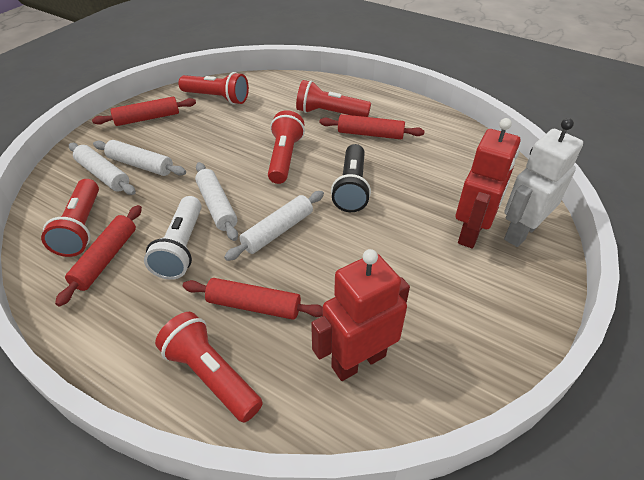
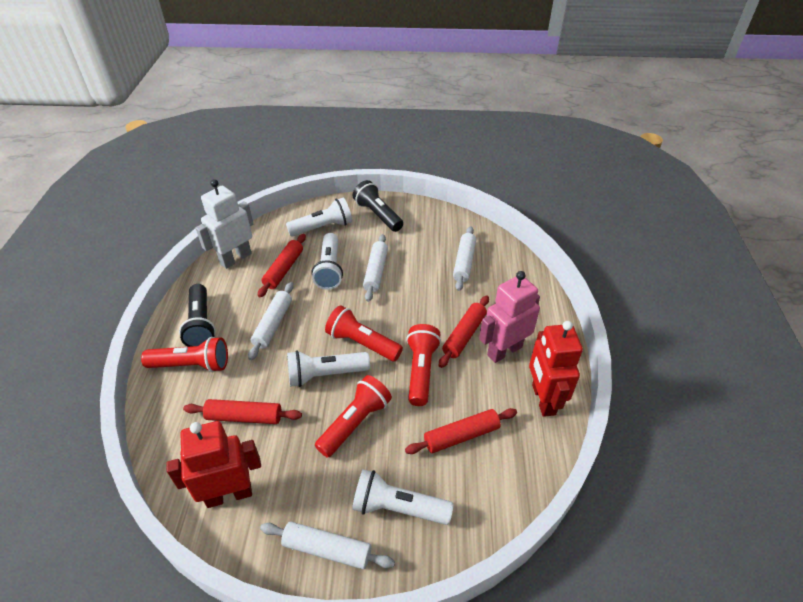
black flashlight: 1 -> 2
pink robot: 0 -> 1
red flashlight: 5 -> 4
white flashlight: 1 -> 4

» **GOAL OF THE EXERCISE**
The pictures should be dropped, and every line above should be set down again exactly.

» **RESULT OF THIS TASK**
black flashlight: 1 -> 2
pink robot: 0 -> 1
red flashlight: 5 -> 4
white flashlight: 1 -> 4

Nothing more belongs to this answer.